▶ [Problem details]: Before you return the lines below, strip out any images and keep every word as written.
:::
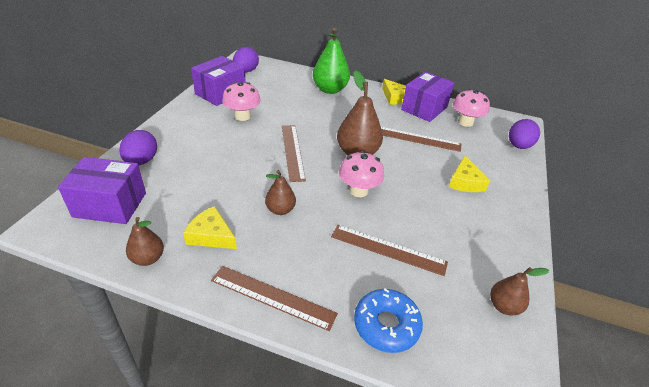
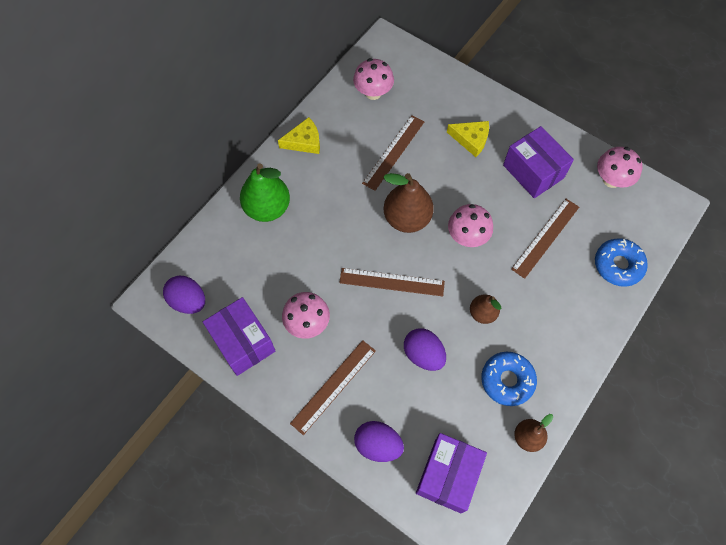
camera: 70 degrees left, 25 degrees up
(211, 235) = (507, 380): yellow cheese -> blue donut
(273, 297) = (582, 339): brown ruler -> brown ruler (333, 386)
(424, 108) = (336, 121): purple box -> purple box (533, 171)
(504, 306) = (611, 179): brown pear -> pink mushroom
(518, 146) = (425, 66): purple egg -> purple egg (423, 354)

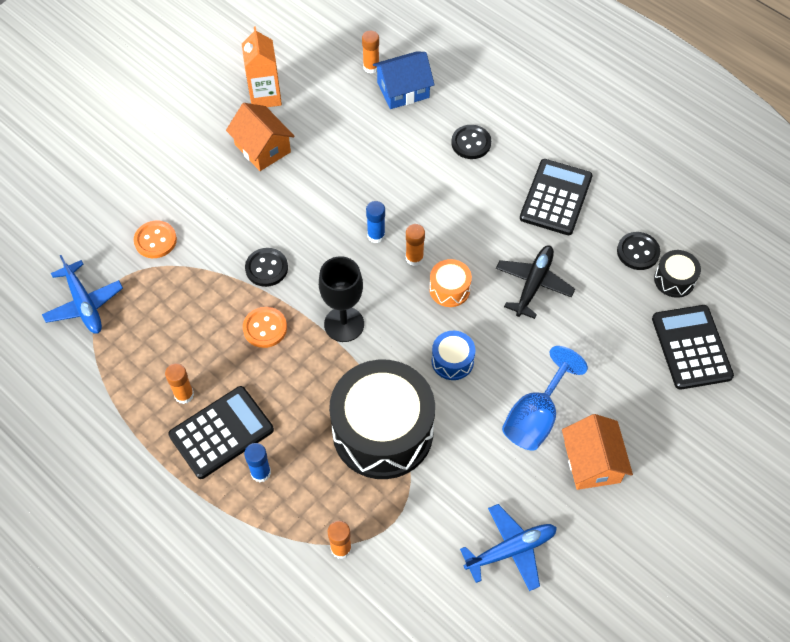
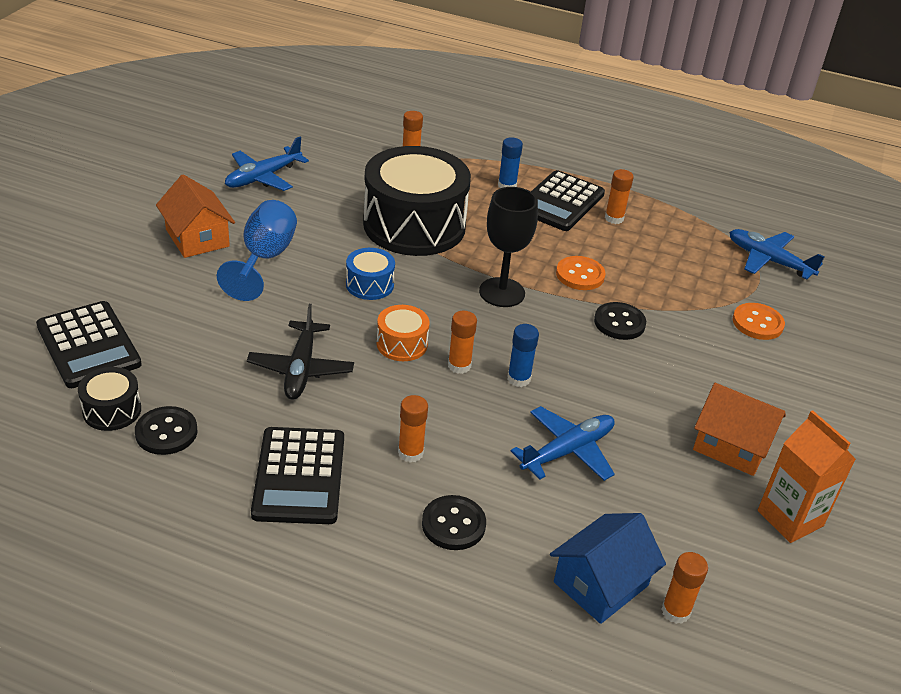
camera: 155 degrees right, 20 degrees down
(374, 171) = (567, 451): none -> blue plane
(478, 196) = (410, 453): none -> orange glue stick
:::
▶ [Exercise response]:
camera: 70 degrees left, 25 degrees up
(211, 235) = (507, 380): yellow cheese -> blue donut
(273, 297) = (582, 339): brown ruler -> brown ruler (333, 386)
(424, 108) = (336, 121): purple box -> purple box (533, 171)
(504, 306) = (611, 179): brown pear -> pink mushroom
(518, 146) = (425, 66): purple egg -> purple egg (423, 354)

camera: 155 degrees right, 20 degrees down
(374, 171) = (567, 451): none -> blue plane
(478, 196) = (410, 453): none -> orange glue stick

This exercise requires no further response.